*To-do item*: One exact copy of the listing, minus the images, is the required answer.

*Data for processing*:
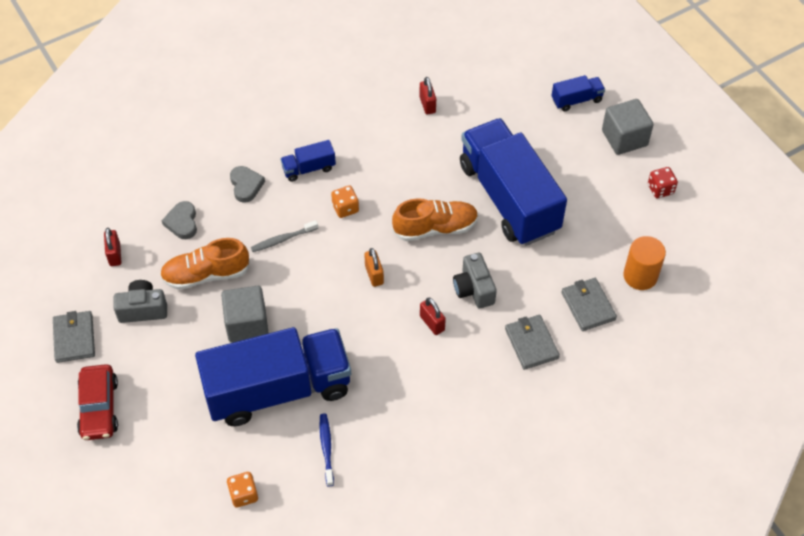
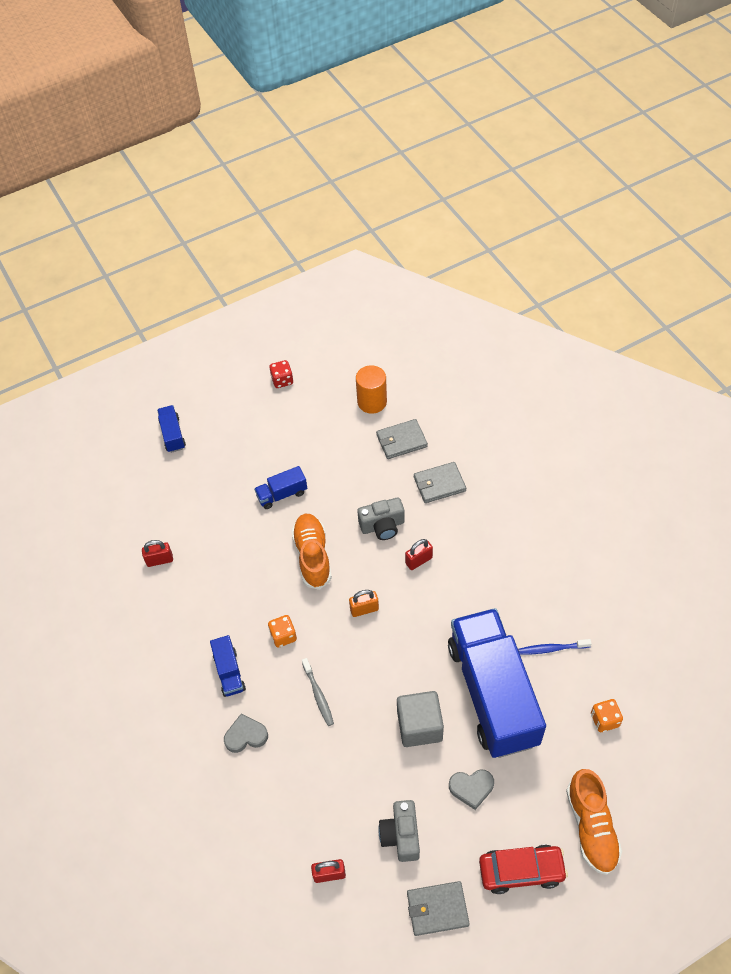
camera: 85 degrees left, 0 degrees up
orange shoe [160,238,250,290] -> orange shoe moved to [566,769,622,875]
grey heart [162,201,197,239] -> grey heart moved to [449,769,494,810]
blue truck [460,118,567,246] -> blue truck [254,466,307,509], size x0.41
grey cube [602,99,654,155] -> none

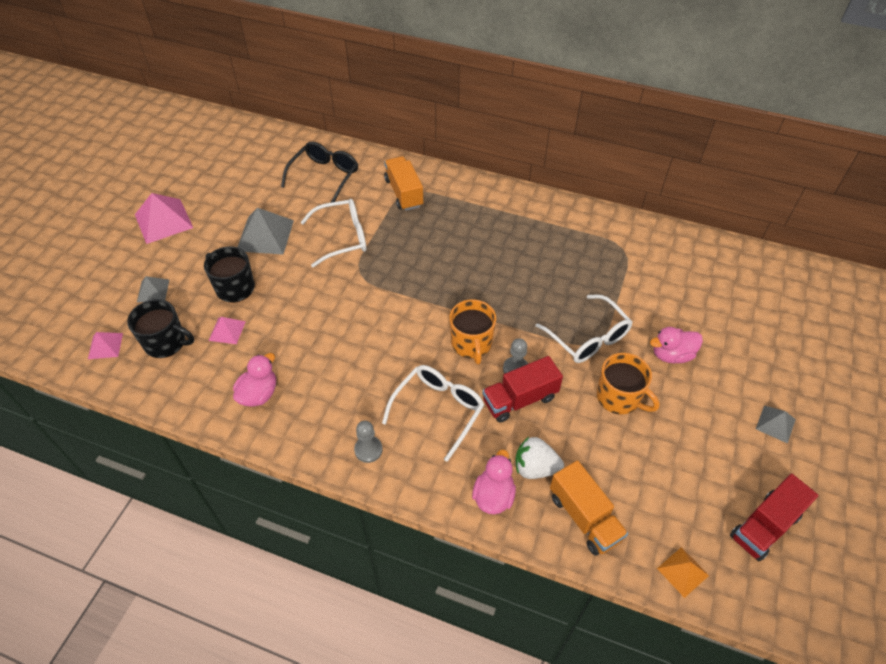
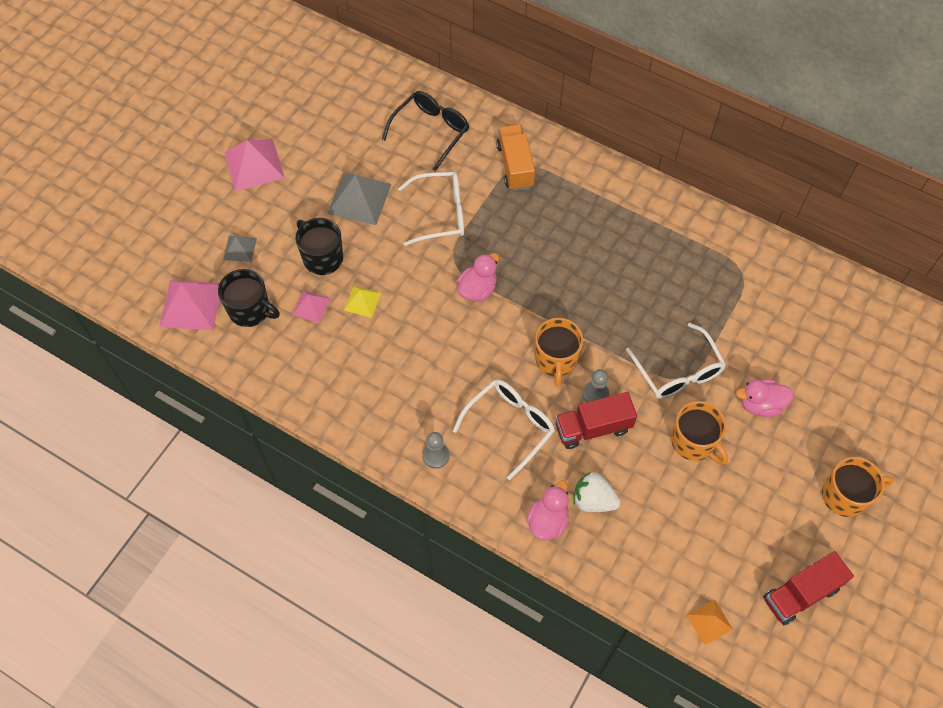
camera: 10 degrees right, 10 degrees up
pink pyramid [88,332,123,359] -> pink pyramid [159,280,220,330], size x1.82
pink duck [233,353,276,407] -> pink duck moved to [457,253,499,301]
orange truck [550,460,628,556] -> none
grey pyramid [756,405,796,444] -> orange mug [822,457,894,517]
none -> yellow pyramid [344,286,381,318]

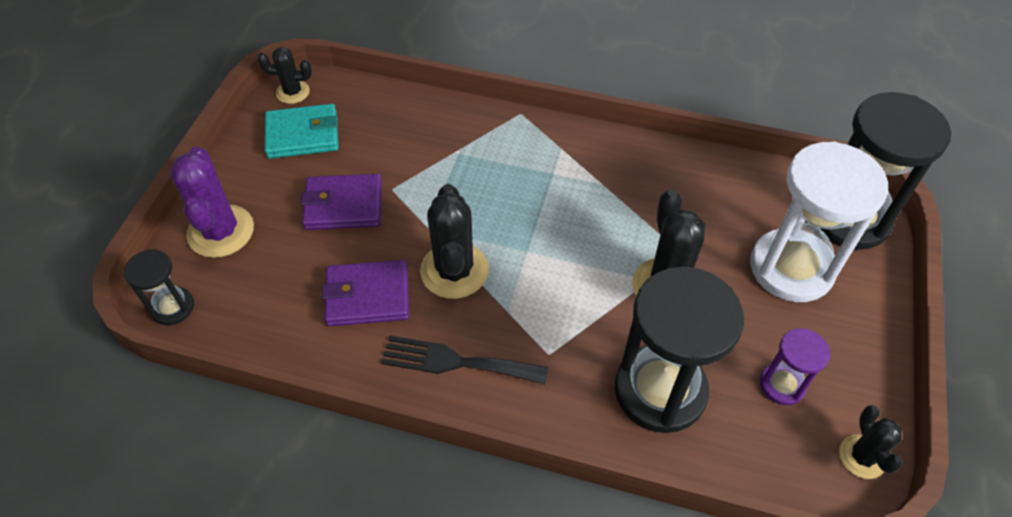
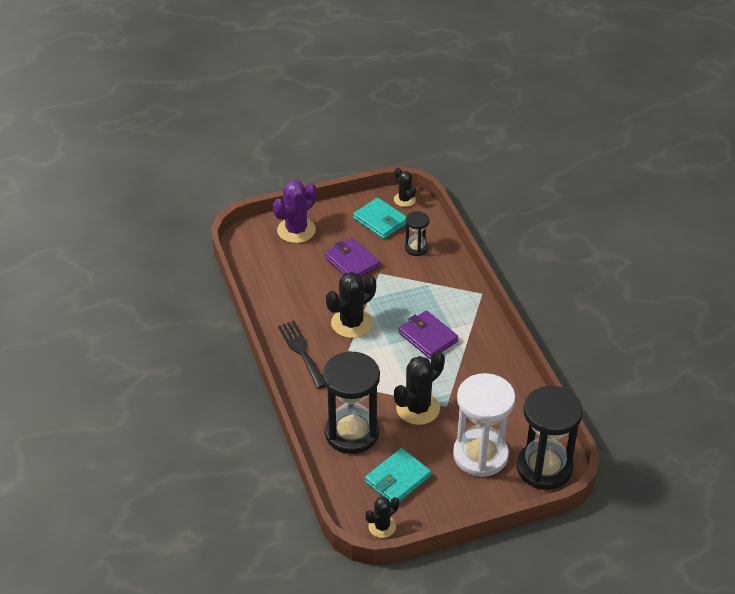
camera: 55 degrees right, 10 degrees down
black hourglass [124,249,194,325] -> black hourglass moved to [405,211,430,256]
purple wallet [322,260,409,326] -> purple wallet moved to [399,310,458,359]
purple hourglass [760,328,830,405] -> turquoise wallet [365,448,431,503]

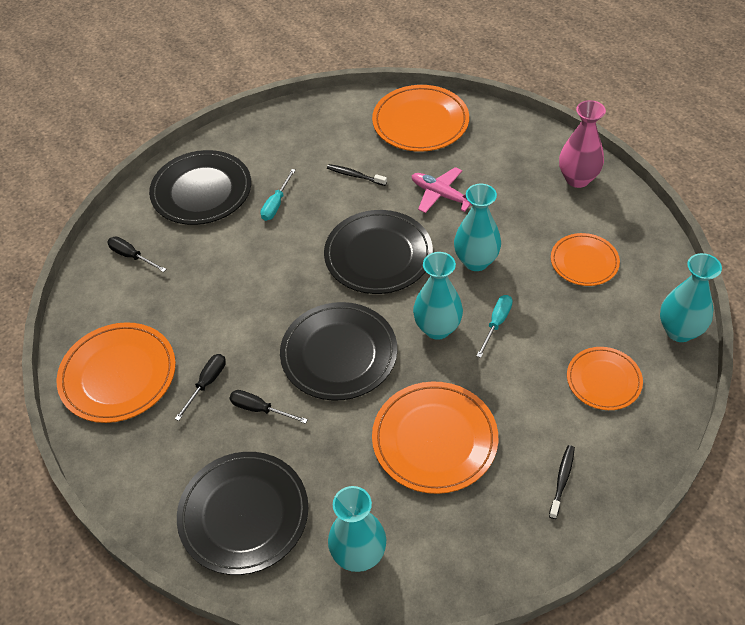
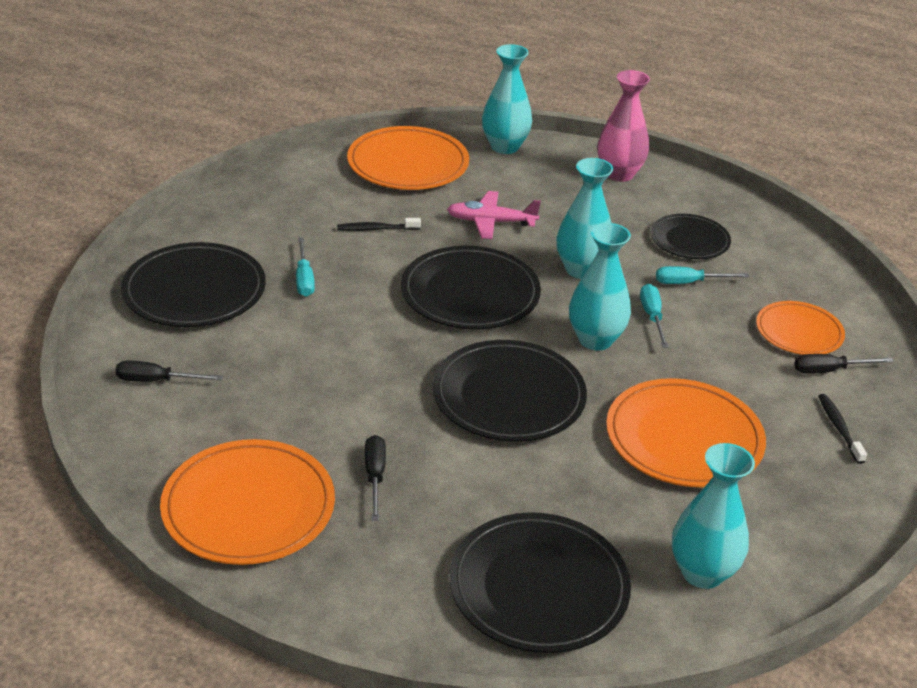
camera: 35 degrees left, 15 degrees down
black screwdriver [229,390,308,424] -> black screwdriver moved to [794,354,894,374]
orange plate [551,233,620,286] -> black plate [650,214,731,259]
turquoise vase [660,253,722,342] -> turquoise vase moved to [482,44,532,154]
none -> turquoise screwdriver [656,266,749,284]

*Response*:
camera: 85 degrees left, 0 degrees up
orange shoe [160,238,250,290] -> orange shoe moved to [566,769,622,875]
grey heart [162,201,197,239] -> grey heart moved to [449,769,494,810]
blue truck [460,118,567,246] -> blue truck [254,466,307,509], size x0.41
grey cube [602,99,654,155] -> none

camera: 10 degrees right, 10 degrees up
pink pyramid [88,332,123,359] -> pink pyramid [159,280,220,330], size x1.82
pink duck [233,353,276,407] -> pink duck moved to [457,253,499,301]
orange truck [550,460,628,556] -> none
grey pyramid [756,405,796,444] -> orange mug [822,457,894,517]
none -> yellow pyramid [344,286,381,318]

camera: 55 degrees right, 10 degrees down
black hourglass [124,249,194,325] -> black hourglass moved to [405,211,430,256]
purple wallet [322,260,409,326] -> purple wallet moved to [399,310,458,359]
purple hourglass [760,328,830,405] -> turquoise wallet [365,448,431,503]

camera: 35 degrees left, 15 degrees down
black screwdriver [229,390,308,424] -> black screwdriver moved to [794,354,894,374]
orange plate [551,233,620,286] -> black plate [650,214,731,259]
turquoise vase [660,253,722,342] -> turquoise vase moved to [482,44,532,154]
none -> turquoise screwdriver [656,266,749,284]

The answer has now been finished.